(Recorded data)
_____

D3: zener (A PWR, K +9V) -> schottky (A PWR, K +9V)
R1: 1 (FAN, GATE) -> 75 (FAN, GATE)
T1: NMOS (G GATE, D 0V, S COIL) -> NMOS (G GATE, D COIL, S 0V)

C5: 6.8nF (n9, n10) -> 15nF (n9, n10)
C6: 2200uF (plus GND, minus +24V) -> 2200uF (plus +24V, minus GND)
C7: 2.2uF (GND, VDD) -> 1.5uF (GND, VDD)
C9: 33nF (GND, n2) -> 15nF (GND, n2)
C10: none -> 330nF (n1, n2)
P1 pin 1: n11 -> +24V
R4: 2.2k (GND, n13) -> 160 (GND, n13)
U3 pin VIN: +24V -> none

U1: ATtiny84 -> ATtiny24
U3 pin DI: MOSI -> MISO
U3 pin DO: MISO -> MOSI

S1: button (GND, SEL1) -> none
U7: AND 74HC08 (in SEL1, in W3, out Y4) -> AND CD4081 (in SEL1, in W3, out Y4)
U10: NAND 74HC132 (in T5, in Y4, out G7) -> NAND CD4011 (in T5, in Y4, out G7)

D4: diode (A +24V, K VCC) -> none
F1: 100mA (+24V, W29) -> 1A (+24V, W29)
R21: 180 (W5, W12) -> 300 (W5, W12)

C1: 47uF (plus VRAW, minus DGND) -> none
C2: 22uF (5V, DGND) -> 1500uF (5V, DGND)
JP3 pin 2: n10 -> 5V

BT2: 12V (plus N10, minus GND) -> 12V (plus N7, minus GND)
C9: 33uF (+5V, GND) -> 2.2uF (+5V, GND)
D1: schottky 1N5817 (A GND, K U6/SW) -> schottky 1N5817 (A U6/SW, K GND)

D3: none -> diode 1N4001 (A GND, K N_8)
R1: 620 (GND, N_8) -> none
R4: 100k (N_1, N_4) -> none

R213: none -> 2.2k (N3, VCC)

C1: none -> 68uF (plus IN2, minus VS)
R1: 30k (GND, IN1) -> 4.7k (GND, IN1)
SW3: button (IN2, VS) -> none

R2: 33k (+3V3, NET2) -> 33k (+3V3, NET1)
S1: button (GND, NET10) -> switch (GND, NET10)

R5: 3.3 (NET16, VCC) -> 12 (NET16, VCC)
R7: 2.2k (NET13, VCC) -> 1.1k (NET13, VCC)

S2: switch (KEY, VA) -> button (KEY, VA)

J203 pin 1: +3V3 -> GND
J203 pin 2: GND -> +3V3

_____

Problem description - The answer should be the full set of records, reproduced exactly.

Result of the task -
D3: zener (A PWR, K +9V) -> schottky (A PWR, K +9V)
R1: 1 (FAN, GATE) -> 75 (FAN, GATE)
T1: NMOS (G GATE, D 0V, S COIL) -> NMOS (G GATE, D COIL, S 0V)

C5: 6.8nF (n9, n10) -> 15nF (n9, n10)
C6: 2200uF (plus GND, minus +24V) -> 2200uF (plus +24V, minus GND)
C7: 2.2uF (GND, VDD) -> 1.5uF (GND, VDD)
C9: 33nF (GND, n2) -> 15nF (GND, n2)
C10: none -> 330nF (n1, n2)
P1 pin 1: n11 -> +24V
R4: 2.2k (GND, n13) -> 160 (GND, n13)
U3 pin VIN: +24V -> none

U1: ATtiny84 -> ATtiny24
U3 pin DI: MOSI -> MISO
U3 pin DO: MISO -> MOSI

S1: button (GND, SEL1) -> none
U7: AND 74HC08 (in SEL1, in W3, out Y4) -> AND CD4081 (in SEL1, in W3, out Y4)
U10: NAND 74HC132 (in T5, in Y4, out G7) -> NAND CD4011 (in T5, in Y4, out G7)

D4: diode (A +24V, K VCC) -> none
F1: 100mA (+24V, W29) -> 1A (+24V, W29)
R21: 180 (W5, W12) -> 300 (W5, W12)

C1: 47uF (plus VRAW, minus DGND) -> none
C2: 22uF (5V, DGND) -> 1500uF (5V, DGND)
JP3 pin 2: n10 -> 5V

BT2: 12V (plus N10, minus GND) -> 12V (plus N7, minus GND)
C9: 33uF (+5V, GND) -> 2.2uF (+5V, GND)
D1: schottky 1N5817 (A GND, K U6/SW) -> schottky 1N5817 (A U6/SW, K GND)

D3: none -> diode 1N4001 (A GND, K N_8)
R1: 620 (GND, N_8) -> none
R4: 100k (N_1, N_4) -> none

R213: none -> 2.2k (N3, VCC)

C1: none -> 68uF (plus IN2, minus VS)
R1: 30k (GND, IN1) -> 4.7k (GND, IN1)
SW3: button (IN2, VS) -> none

R2: 33k (+3V3, NET2) -> 33k (+3V3, NET1)
S1: button (GND, NET10) -> switch (GND, NET10)

R5: 3.3 (NET16, VCC) -> 12 (NET16, VCC)
R7: 2.2k (NET13, VCC) -> 1.1k (NET13, VCC)

S2: switch (KEY, VA) -> button (KEY, VA)

J203 pin 1: +3V3 -> GND
J203 pin 2: GND -> +3V3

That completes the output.